**YOUR INSTRUCTIONS:** Pictures do not belong in the copy. Write out exactly the lines from the one containing "PIXELS3 pin DIN: TX -> D12" through the end of the data.

**MATERIAL PROVIDED:**
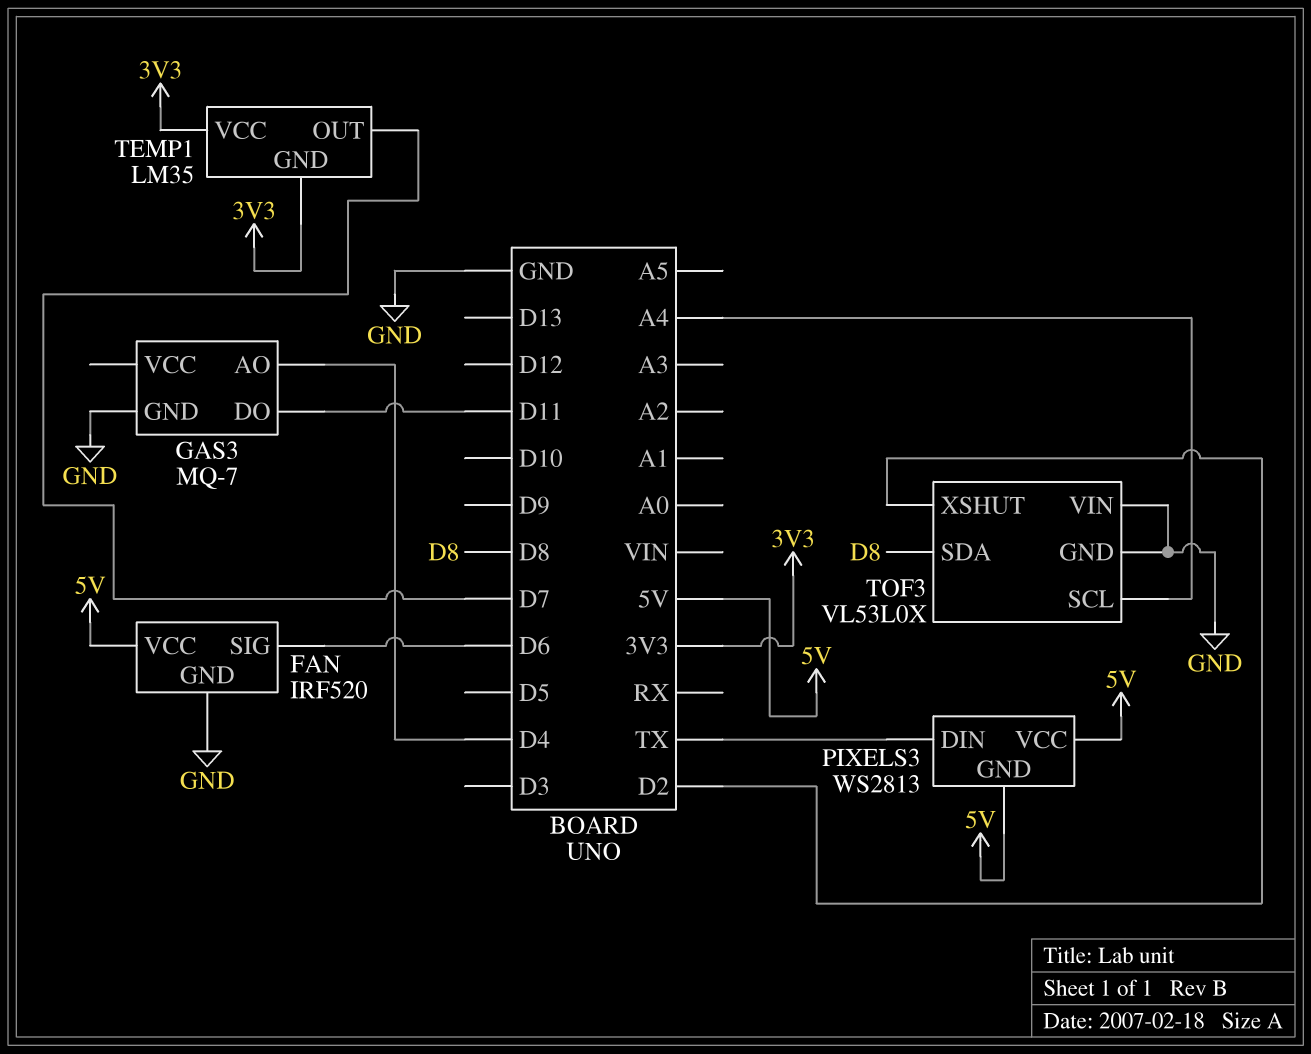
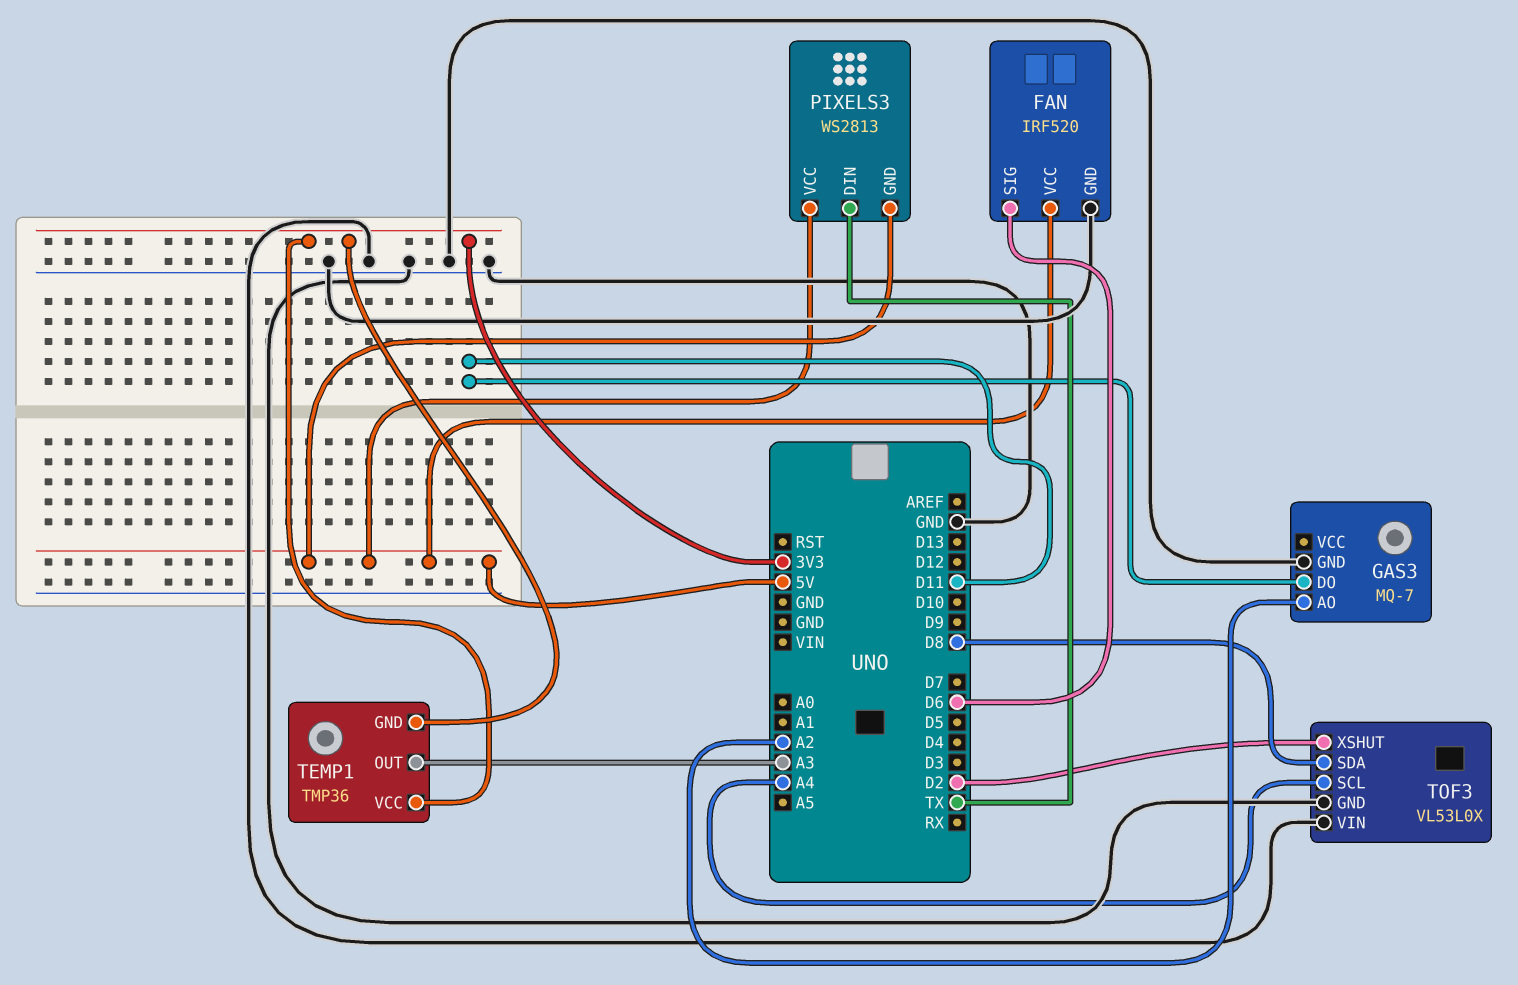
GAS3 pin AO: D4 -> A2
TEMP1: LM35 -> TMP36
TEMP1 pin OUT: D7 -> A3

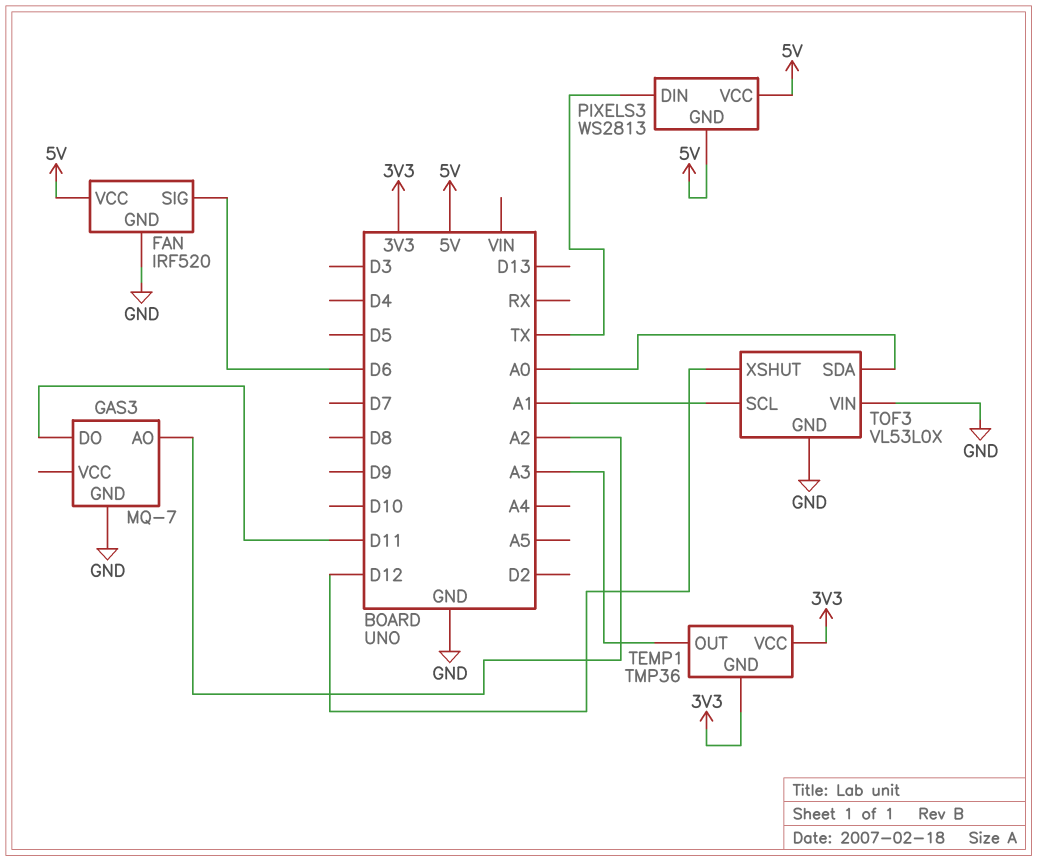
TOF3 pin SCL: A4 -> A1
TOF3 pin SDA: D8 -> A0
TOF3 pin XSHUT: D2 -> D12

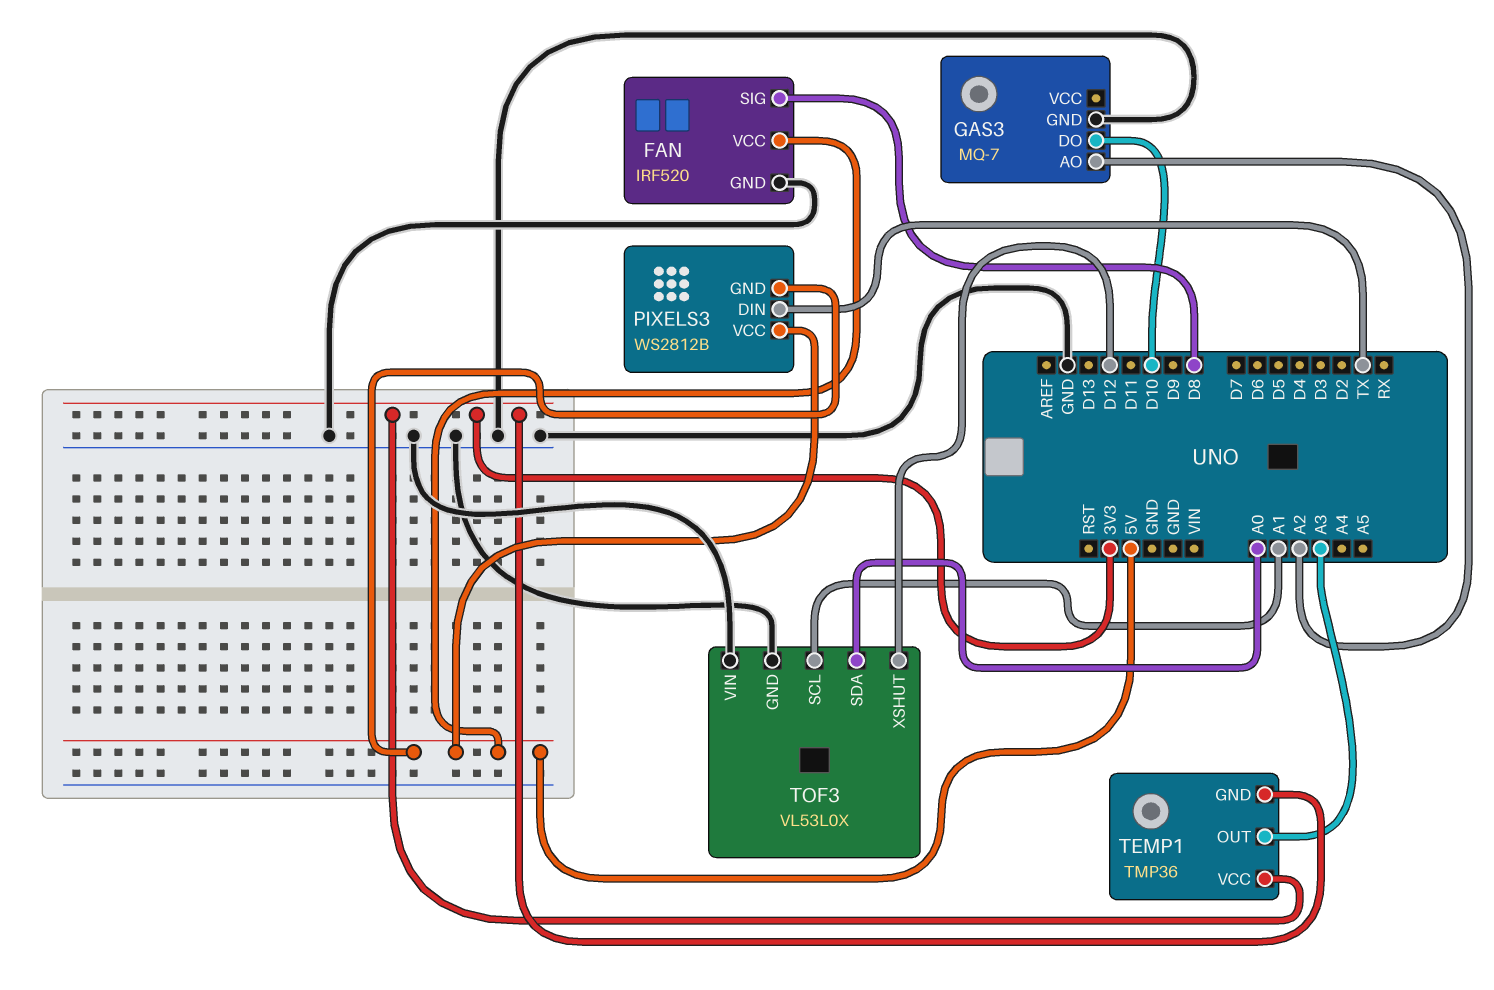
FAN pin SIG: D6 -> D8
GAS3 pin DO: D11 -> D10
PIXELS3: WS2813 -> WS2812B

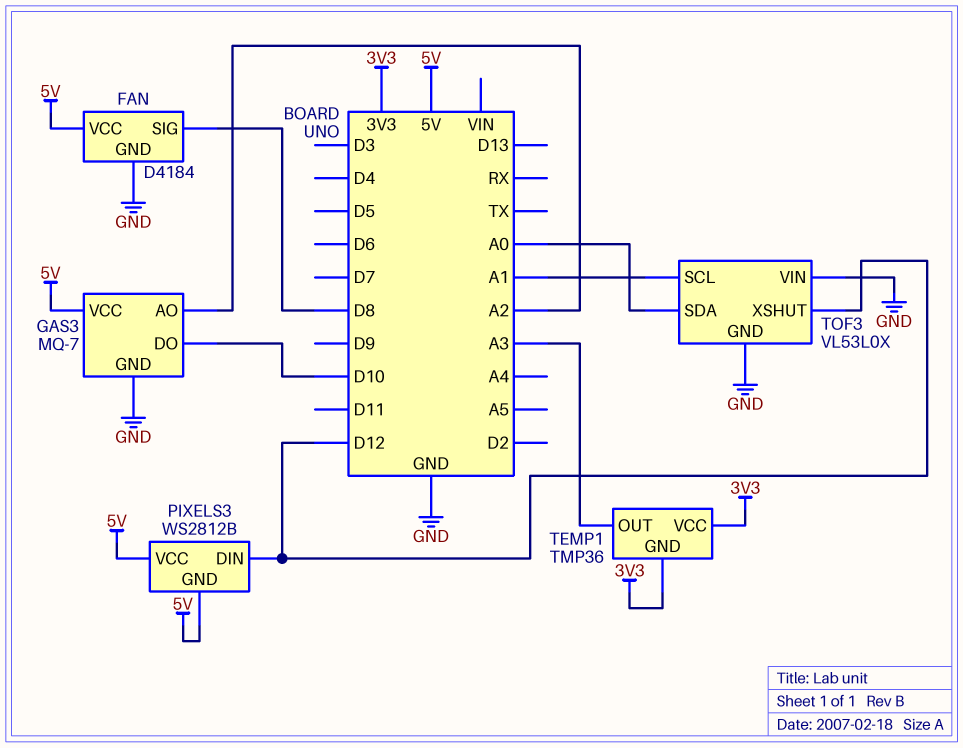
FAN: IRF520 -> D4184
GAS3 pin VCC: none -> 5V
PIXELS3 pin DIN: TX -> D12

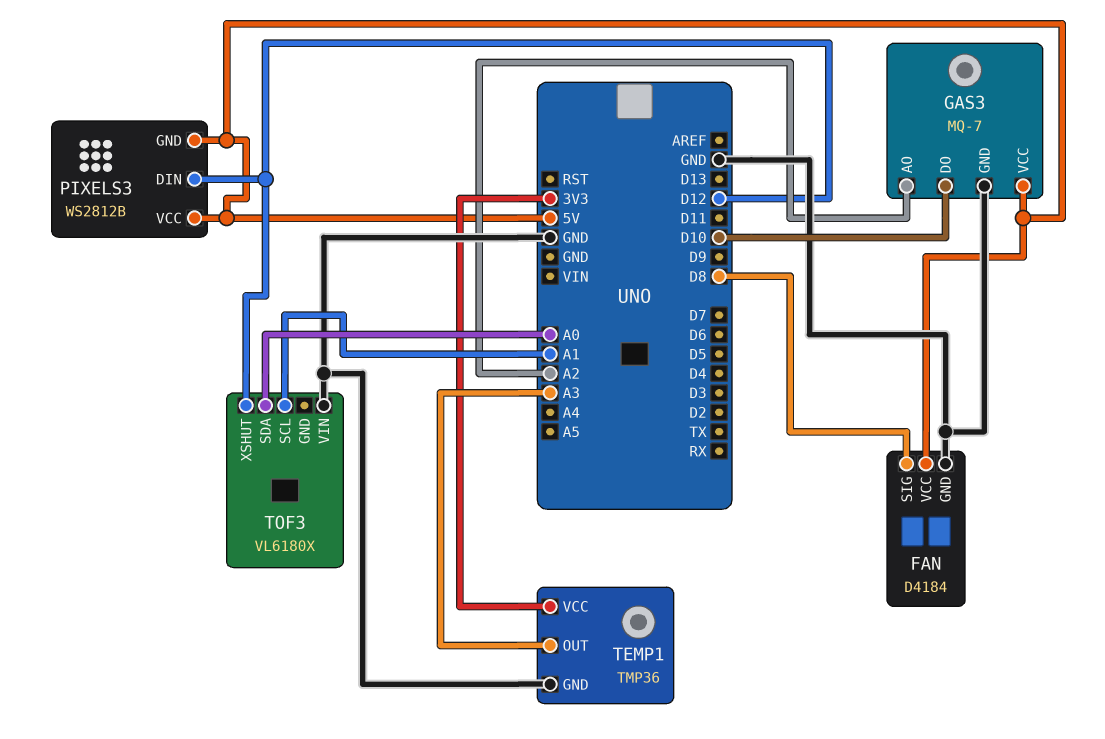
TEMP1 pin GND: 3V3 -> GND
TOF3: VL53L0X -> VL6180X
TOF3 pin GND: GND -> none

**EXERCISE OUTPUT:**
PIXELS3 pin DIN: TX -> D12

TEMP1 pin GND: 3V3 -> GND
TOF3: VL53L0X -> VL6180X
TOF3 pin GND: GND -> none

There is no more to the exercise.